#### [WHAT IS EXPECTED]
From the data below, pick out each line containing the string "instrumentName" and reproduce those lines unchanged.

#### [DATASET ROWS]
----------------

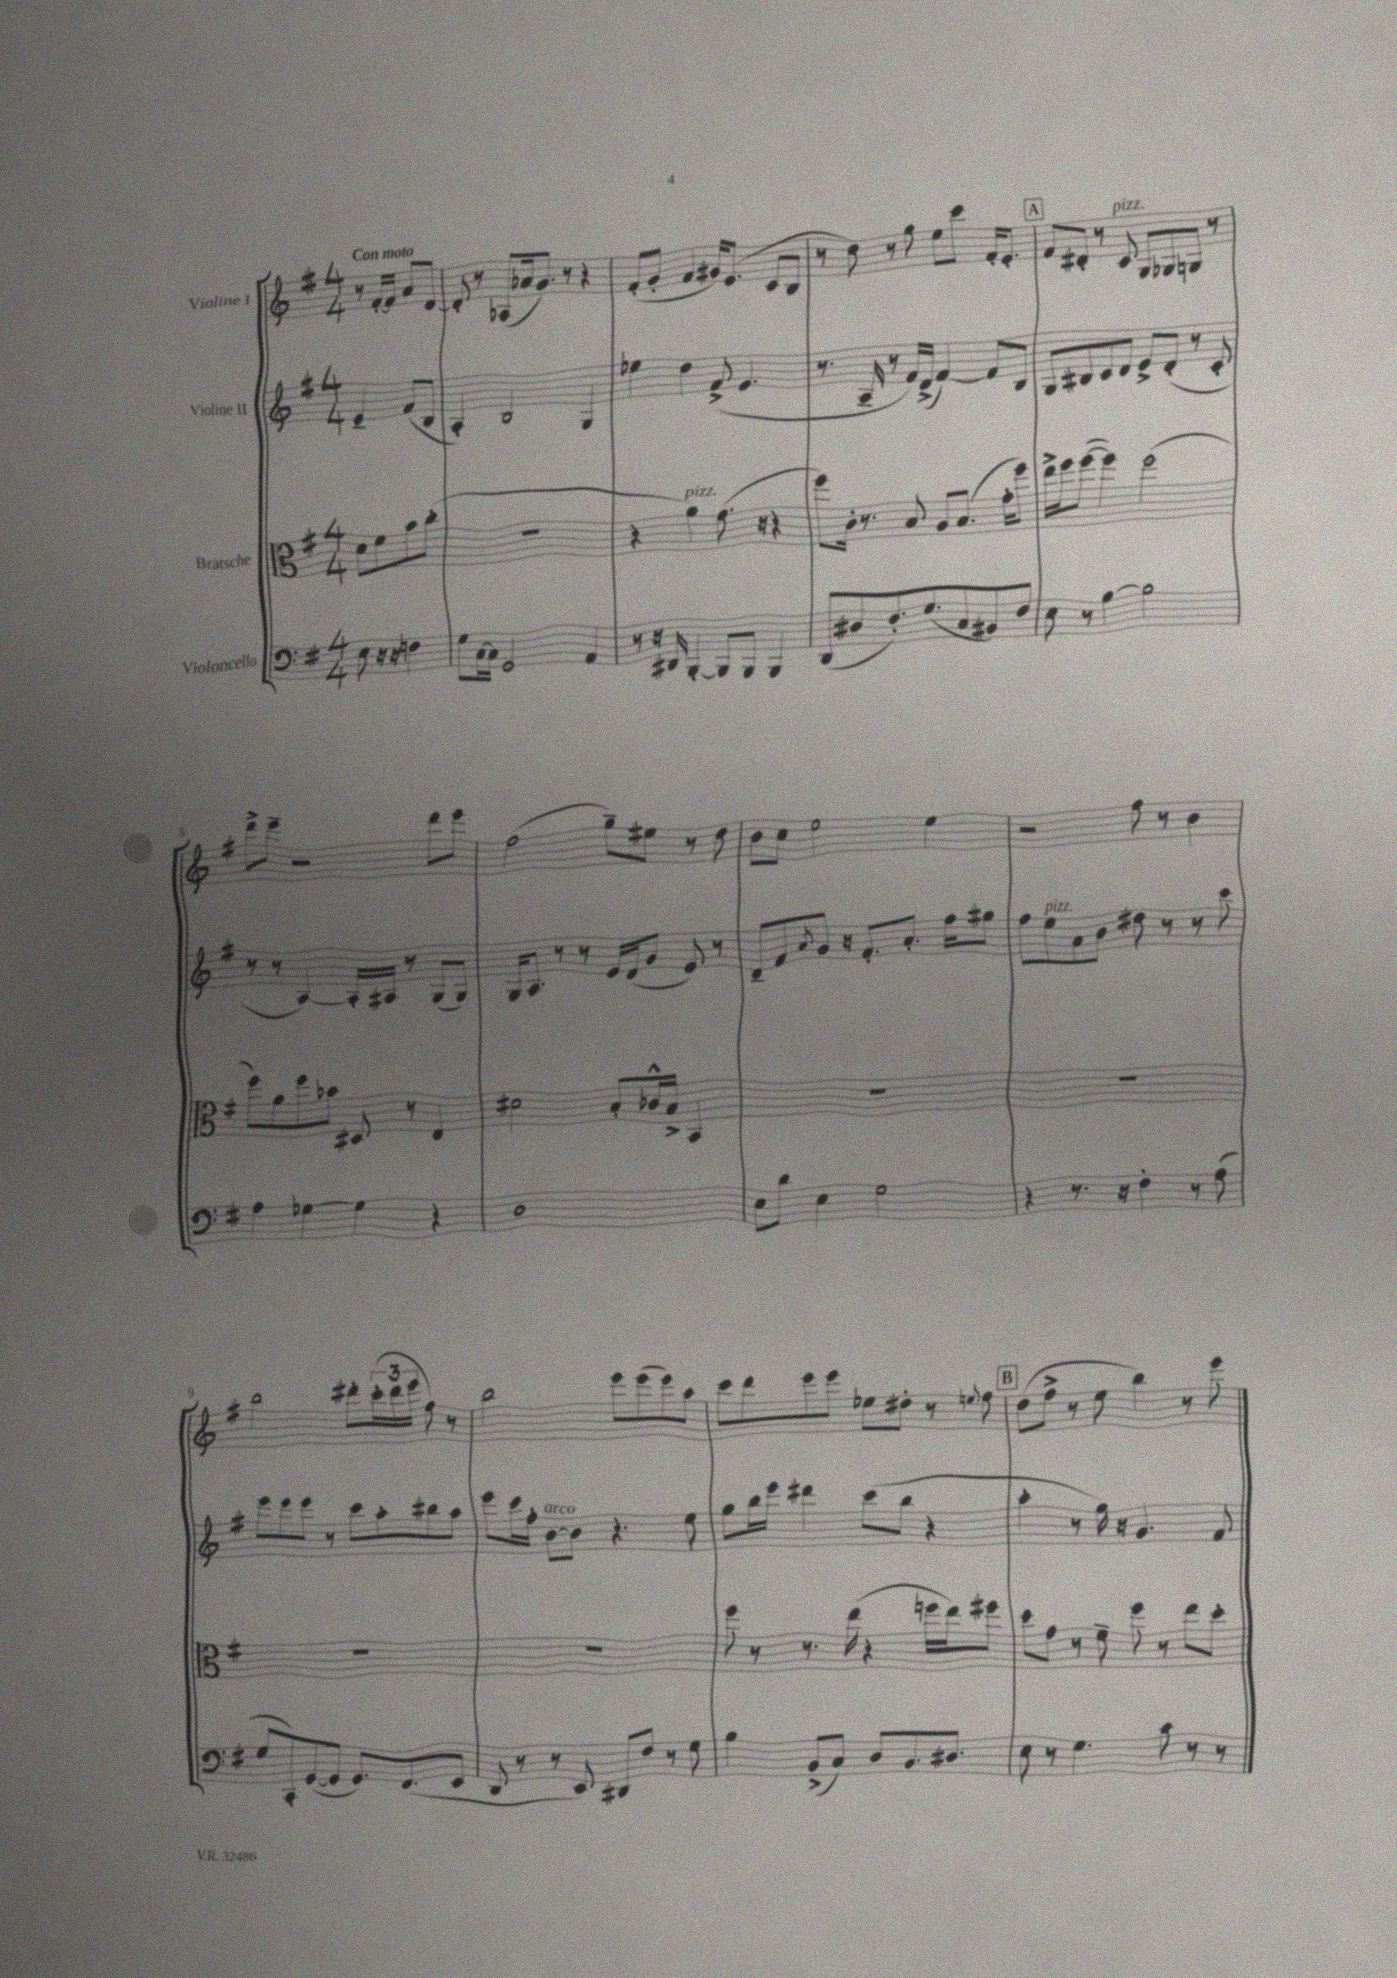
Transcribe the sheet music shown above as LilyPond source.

<<
\new StaffGroup <<
\new Staff = "s0" \with { instrumentName = "Violine I" } {
    \clef treble \key g \major \numericTimeSignature \time 4/4 \partial 2 \tempo "Con moto"
    r8 fis'16~-. fis'16 a'8 d'8~ |
    d'8-. r8 aes8( aes'16 g'8.) r8 r4 |
    fis'8-.( g'8-. fis'4 gis'16) e'8.( c'8 b8 |
    r8 d''8) r8 g''8 e''8 c'''8 fis'16-. e'8.-. |
    \mark \markup { \box "A" } fis'8 dis'8-. r8 c'8^\markup { \italic "pizz." } g8 ges8 g8 r8 |
    d'''8-> e'''8-- r2 d'''8 e'''8 |
    fis''2( g''8--) eis''8 r8 d''8 |
    b'8 c''8 e''2 e''4 |
    r2 fis''8 r8 b'4 |
    b''2 dis'''8-. \tuplet 3/2 { c'''16-.( dis'''16 e'''16 } fis''8) r8 |
    b''2 e'''8 e'''8( e'''8) a''8 |
    c'''8 d'''8 e'''8 e'''8 ees''8 dis''8-. r8 \appoggiatura { e''8 } fis''8 |
    \mark \markup { \box "B" } d''8( fis''8-> r8 e''8 b''4) r8 e'''8 \bar "|." |
}
\new Staff = "s1" \with { instrumentName = "Violine II" } {
    \clef treble \key g \major \numericTimeSignature \time 4/4 \partial 2
    e'4-- fis'8( b8 |
    a4-.) b2 g4 |
    ees''4 d''4 fis'8->( e'4. |
    r8. a16-- r8 fis'16) d'16->( fis'4~) fis'8 b8 |
    \mark \markup { \box "A" } g8 bis8 c'8 d'8 e'8-> d'8-.( r8 c'8-. |
    r8 r8 a4~) a16-. ais16 r8 g8( g8) |
    g16 a8. r8 r8 e'16 d'16( g'8 e'8) r8 |
    d'8-- fis'8 \acciaccatura { a'8 } g'8 r16 fis'8.-. a'8.-. fis''16 gis''8 |
    fis''8 e''8^\markup { \italic "pizz." } a'8 b'8 dis''8 r8 r8 c'''8 |
    e'''8 e'''8 e'''8 r8 c'''8 a''8-. bis''8 a''8 |
    e'''8 c'''16 fis''16-. b'8~^\markup { \italic "arco" } b'8 r4. e''8 |
    g''8 b''16 e'''16 dis'''4 c'''8( b''8 r4 |
    \mark \markup { \box "B" } a''4-. r8 g''16) r16 g'4. fis'8 \bar "|." |
}
\new Staff = "s2" \with { instrumentName = "Bratsche" } {
    \clef alto \key g \major \numericTimeSignature \time 4/4 \partial 2
    d'8 fis'8 b'8 c''8-.( |
    R1 |
    r4 a'4^\markup { \italic "pizz." }) g'8.( r16 r4 |
    fis''8) c'16-. r8. b8 a8 b8.( g'16-. fis''8) |
    \mark \markup { \box "A" } e''16-> fis''16 fis''8~( fis''4) fis''2( |
    fis''8) a'8 fis''8 bes'8 dis8 r8 e4 |
    dis'2 b8-. ces'16-^ b16-> b,4 |
    R1 |
    R1 |
    R1 |
    R1 |
    fis''8 r8 r8. e''16( r4 f''16 e''16) fis''8 |
    \mark \markup { \box "B" } d''8 g'8 r8 fis'8-- fis''8 r8 e''8 d''8-. \bar "|." |
}
\new Staff = "s3" \with { instrumentName = "Violoncello" } {
    \clef bass \key g \major \numericTimeSignature \time 4/4 \partial 2
    e8 r16 r16 f4 |
    g8 c16~ c16 g,2 a,4 |
    r8 r16 dis,16 b,,4~-. b,,8 b,,8 b,,4 |
    d,8( dis8 fis8.-.) g8.( c8 bis,8) fis8 |
    \mark \markup { \box "A" } e8 r8 b4~ b2 |
    a4 ges4~ ges4 r4 |
    d1 |
    e8 d'8 e4 g2 |
    r4 r8. r16 fis4-. r8 a8( |
    g8 c,8-.) g,8~( g,8 g,8.) fis,8.( e,8 |
    d,8 r8 r8 e,8) dis,8 fis8 r8 g8 |
    b4 b,8->( c8) d8 b,8. dis8. |
    \mark \markup { \box "B" } e8 r8 g4. c'8 r8 r8 \bar "|." |
}
>>
>>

----------------

#### [COMPLETED TASK]
\new Staff = "s0" \with { instrumentName = "Violine I" } {
\new Staff = "s1" \with { instrumentName = "Violine II" } {
\new Staff = "s2" \with { instrumentName = "Bratsche" } {
\new Staff = "s3" \with { instrumentName = "Violoncello" } {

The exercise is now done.